Please return every one of the records below, repeated word for word with nothing changed.

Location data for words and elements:
Start
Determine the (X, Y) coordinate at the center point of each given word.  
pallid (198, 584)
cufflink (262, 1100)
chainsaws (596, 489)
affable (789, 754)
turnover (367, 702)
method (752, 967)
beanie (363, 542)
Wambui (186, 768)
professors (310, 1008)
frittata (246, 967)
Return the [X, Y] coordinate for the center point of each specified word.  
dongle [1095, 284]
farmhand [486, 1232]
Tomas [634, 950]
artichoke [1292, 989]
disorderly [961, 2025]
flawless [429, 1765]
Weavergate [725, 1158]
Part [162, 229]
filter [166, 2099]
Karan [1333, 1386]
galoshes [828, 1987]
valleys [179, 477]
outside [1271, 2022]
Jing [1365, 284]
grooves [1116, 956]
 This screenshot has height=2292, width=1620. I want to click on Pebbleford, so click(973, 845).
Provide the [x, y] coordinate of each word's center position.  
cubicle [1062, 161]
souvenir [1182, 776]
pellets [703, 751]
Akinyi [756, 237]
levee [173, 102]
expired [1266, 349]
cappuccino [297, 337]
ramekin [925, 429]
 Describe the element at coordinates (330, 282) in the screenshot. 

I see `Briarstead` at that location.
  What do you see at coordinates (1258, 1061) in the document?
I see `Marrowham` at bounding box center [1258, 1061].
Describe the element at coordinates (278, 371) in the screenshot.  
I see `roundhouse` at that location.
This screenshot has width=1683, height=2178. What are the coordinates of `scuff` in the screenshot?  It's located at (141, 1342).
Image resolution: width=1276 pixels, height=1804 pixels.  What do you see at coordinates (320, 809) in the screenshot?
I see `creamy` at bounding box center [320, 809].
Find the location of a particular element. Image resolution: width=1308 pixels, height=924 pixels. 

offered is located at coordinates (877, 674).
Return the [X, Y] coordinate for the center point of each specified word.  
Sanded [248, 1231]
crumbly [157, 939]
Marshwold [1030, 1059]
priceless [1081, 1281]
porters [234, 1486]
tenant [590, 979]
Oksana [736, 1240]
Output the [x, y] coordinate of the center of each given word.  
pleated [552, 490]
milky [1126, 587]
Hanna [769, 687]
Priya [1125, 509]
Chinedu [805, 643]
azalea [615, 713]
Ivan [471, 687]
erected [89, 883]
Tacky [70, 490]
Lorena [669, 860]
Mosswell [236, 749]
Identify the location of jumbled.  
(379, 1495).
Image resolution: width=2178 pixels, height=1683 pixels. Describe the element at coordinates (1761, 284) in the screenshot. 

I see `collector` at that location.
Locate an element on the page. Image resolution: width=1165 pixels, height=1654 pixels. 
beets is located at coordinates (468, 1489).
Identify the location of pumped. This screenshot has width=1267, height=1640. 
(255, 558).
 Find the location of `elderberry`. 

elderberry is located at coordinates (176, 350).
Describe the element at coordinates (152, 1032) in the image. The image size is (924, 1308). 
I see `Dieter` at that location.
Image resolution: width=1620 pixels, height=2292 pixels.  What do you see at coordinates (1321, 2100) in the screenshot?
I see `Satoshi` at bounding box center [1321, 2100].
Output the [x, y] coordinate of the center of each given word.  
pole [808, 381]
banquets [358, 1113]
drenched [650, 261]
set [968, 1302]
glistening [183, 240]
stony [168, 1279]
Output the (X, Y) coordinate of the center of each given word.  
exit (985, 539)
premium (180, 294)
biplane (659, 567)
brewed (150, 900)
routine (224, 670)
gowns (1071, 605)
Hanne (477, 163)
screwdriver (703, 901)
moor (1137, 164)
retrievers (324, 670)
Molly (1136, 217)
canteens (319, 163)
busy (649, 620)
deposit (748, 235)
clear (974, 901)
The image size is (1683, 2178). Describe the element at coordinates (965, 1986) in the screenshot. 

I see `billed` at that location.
End
Output of the task —
Determine the (X, Y) coordinate at the center point of each given word.  
pallid (198, 584)
cufflink (262, 1100)
chainsaws (596, 489)
affable (789, 754)
turnover (367, 702)
method (752, 967)
beanie (363, 542)
Wambui (186, 768)
professors (310, 1008)
frittata (246, 967)
Return the [X, Y] coordinate for the center point of each specified word.  
dongle [1095, 284]
farmhand [486, 1232]
Tomas [634, 950]
artichoke [1292, 989]
disorderly [961, 2025]
flawless [429, 1765]
Weavergate [725, 1158]
Part [162, 229]
filter [166, 2099]
Karan [1333, 1386]
galoshes [828, 1987]
valleys [179, 477]
outside [1271, 2022]
Jing [1365, 284]
grooves [1116, 956]
 This screenshot has height=2292, width=1620. I want to click on Pebbleford, so click(973, 845).
Provide the [x, y] coordinate of each word's center position.  
cubicle [1062, 161]
souvenir [1182, 776]
pellets [703, 751]
Akinyi [756, 237]
levee [173, 102]
expired [1266, 349]
cappuccino [297, 337]
ramekin [925, 429]
 Describe the element at coordinates (330, 282) in the screenshot. 

I see `Briarstead` at that location.
  What do you see at coordinates (1258, 1061) in the document?
I see `Marrowham` at bounding box center [1258, 1061].
Describe the element at coordinates (278, 371) in the screenshot.  
I see `roundhouse` at that location.
This screenshot has width=1683, height=2178. What are the coordinates of `scuff` in the screenshot?  It's located at (141, 1342).
Image resolution: width=1276 pixels, height=1804 pixels.  What do you see at coordinates (320, 809) in the screenshot?
I see `creamy` at bounding box center [320, 809].
Find the location of a particular element. Image resolution: width=1308 pixels, height=924 pixels. 

offered is located at coordinates (877, 674).
Return the [X, Y] coordinate for the center point of each specified word.  
Sanded [248, 1231]
crumbly [157, 939]
Marshwold [1030, 1059]
priceless [1081, 1281]
porters [234, 1486]
tenant [590, 979]
Oksana [736, 1240]
Output the [x, y] coordinate of the center of each given word.  
pleated [552, 490]
milky [1126, 587]
Hanna [769, 687]
Priya [1125, 509]
Chinedu [805, 643]
azalea [615, 713]
Ivan [471, 687]
erected [89, 883]
Tacky [70, 490]
Lorena [669, 860]
Mosswell [236, 749]
Identify the location of jumbled.  
(379, 1495).
Image resolution: width=2178 pixels, height=1683 pixels. Describe the element at coordinates (1761, 284) in the screenshot. 

I see `collector` at that location.
Locate an element on the page. Image resolution: width=1165 pixels, height=1654 pixels. 
beets is located at coordinates (468, 1489).
Identify the location of pumped. This screenshot has width=1267, height=1640. 
(255, 558).
 Find the location of `elderberry`. 

elderberry is located at coordinates (176, 350).
Describe the element at coordinates (152, 1032) in the image. The image size is (924, 1308). 
I see `Dieter` at that location.
Image resolution: width=1620 pixels, height=2292 pixels.  What do you see at coordinates (1321, 2100) in the screenshot?
I see `Satoshi` at bounding box center [1321, 2100].
Output the [x, y] coordinate of the center of each given word.  
pole [808, 381]
banquets [358, 1113]
drenched [650, 261]
set [968, 1302]
glistening [183, 240]
stony [168, 1279]
Output the (X, Y) coordinate of the center of each given word.  
exit (985, 539)
premium (180, 294)
biplane (659, 567)
brewed (150, 900)
routine (224, 670)
gowns (1071, 605)
Hanne (477, 163)
screwdriver (703, 901)
moor (1137, 164)
retrievers (324, 670)
Molly (1136, 217)
canteens (319, 163)
busy (649, 620)
deposit (748, 235)
clear (974, 901)
The image size is (1683, 2178). Describe the element at coordinates (965, 1986) in the screenshot. 

I see `billed` at that location.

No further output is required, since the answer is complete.